Find the string "green" in the records and copy each line where it occurs.

*Records from a data source:*
• • • • • • •
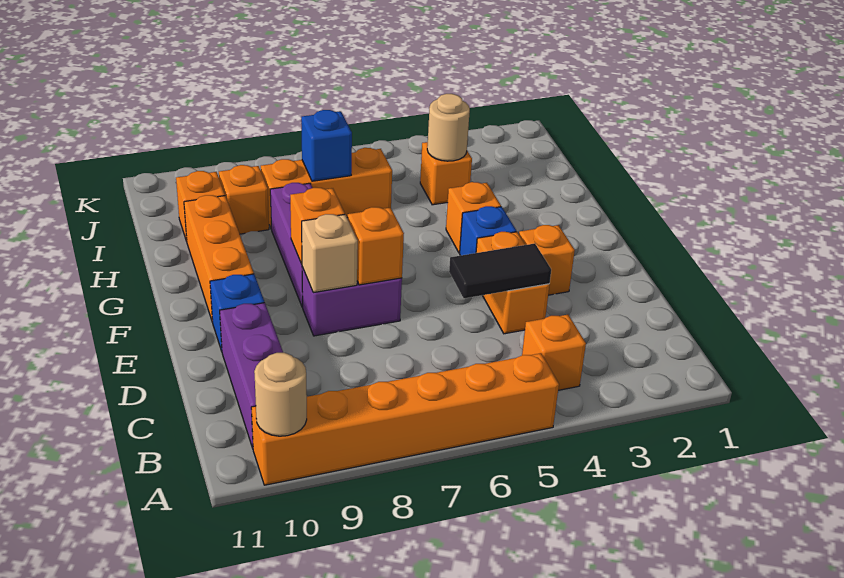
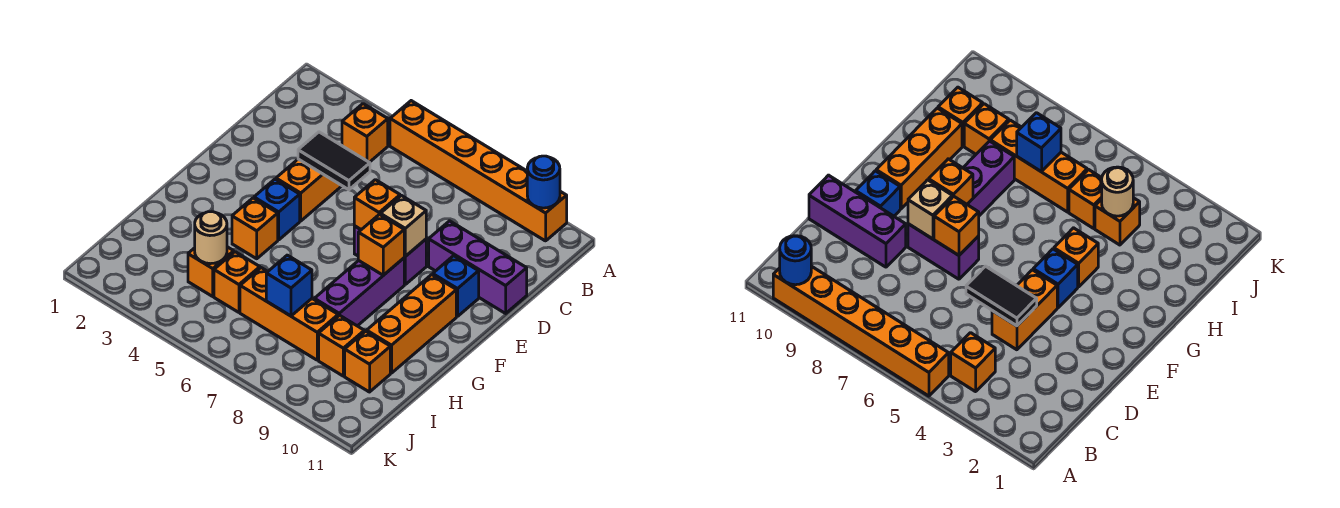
tan round brick A10 level 2 -> blue round brick A10 level 2
purple brick B10:D10 level 1 -> purple brick D9:D11 level 1
orange brick E3 level 1 -> orange brick I5 level 1

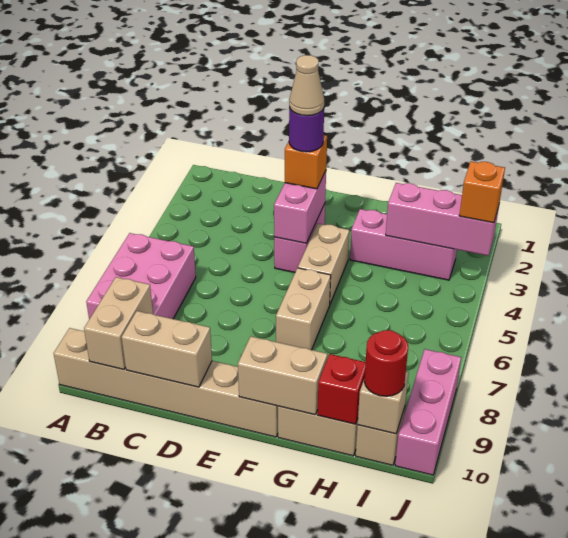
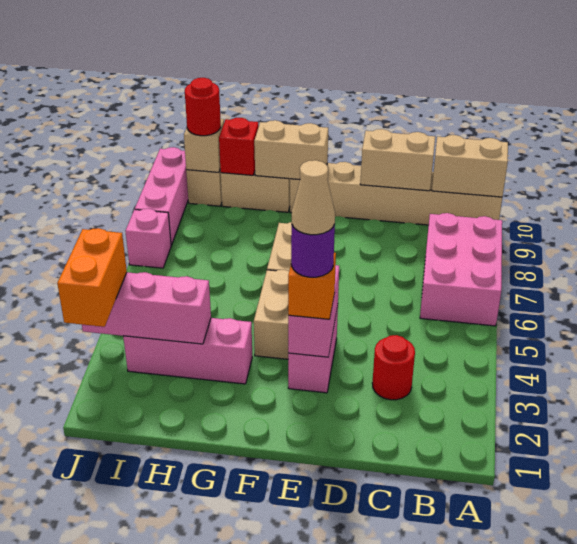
tan brick B9:B10 level 2 -> tan brick A10:B10 level 2
none -> red round brick C3 level 1
orange brick J3 level 3 -> orange brick J2:J3 level 3
none -> pink brick J7 level 1

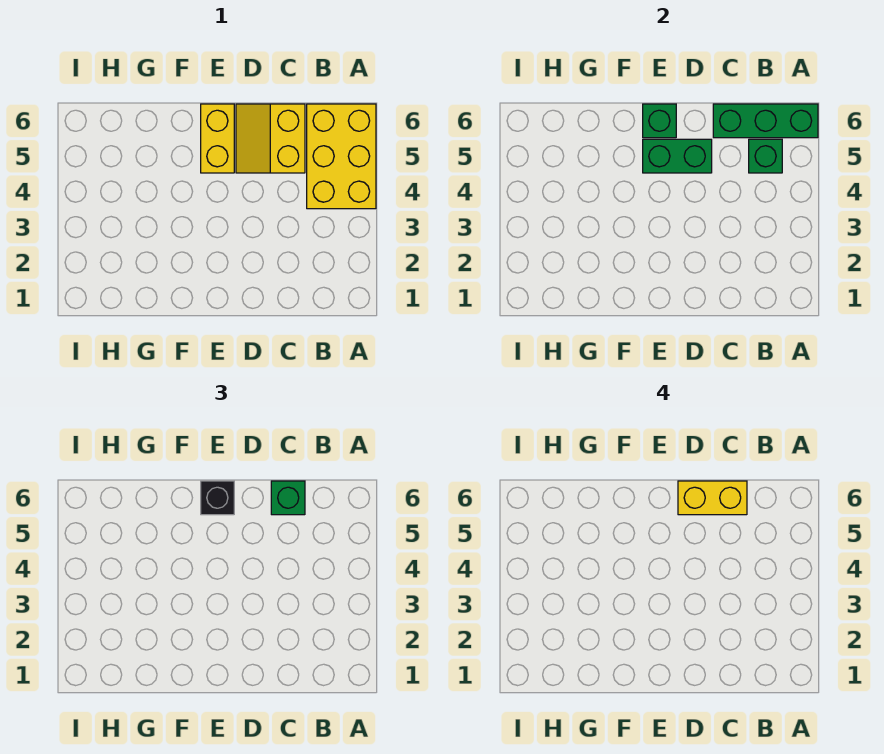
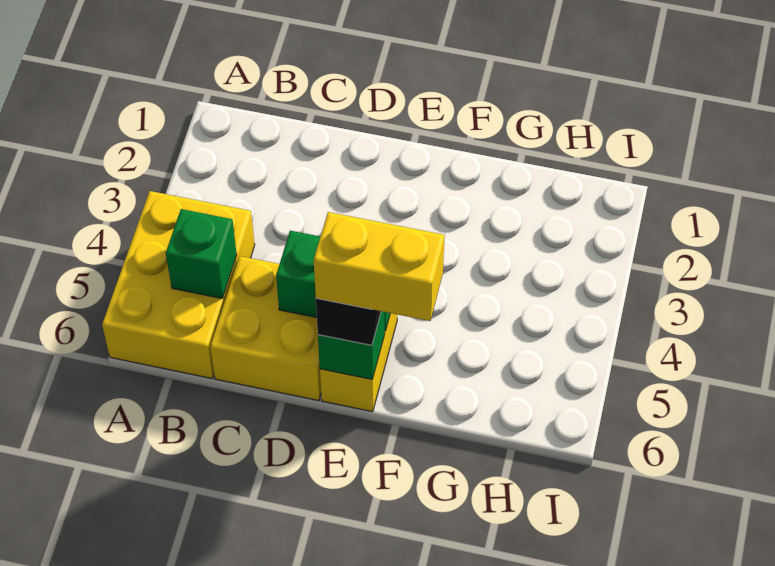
green brick A6:C6 level 2 -> none
yellow slope C5:D6 level 1 top C -> yellow brick C5:D6 level 1
green brick C6 level 3 -> none
yellow brick C6:D6 level 4 -> yellow brick E6:F6 level 4

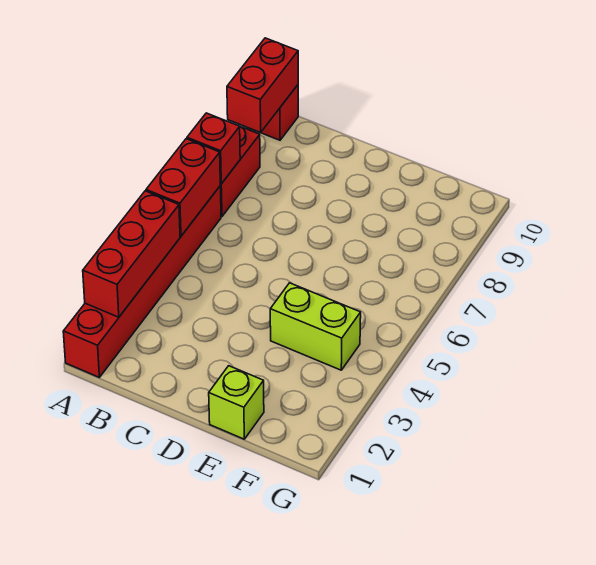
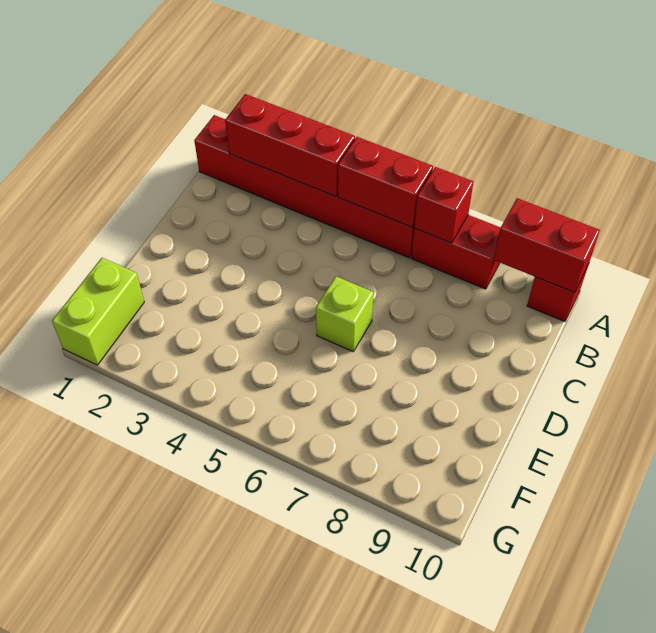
lime brick E1 level 1 -> lime brick D6 level 1
lime brick E4:F4 level 1 -> lime brick F1:G1 level 1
• • • • • • •
*Written response:*
green brick A6:C6 level 2 -> none
green brick C6 level 3 -> none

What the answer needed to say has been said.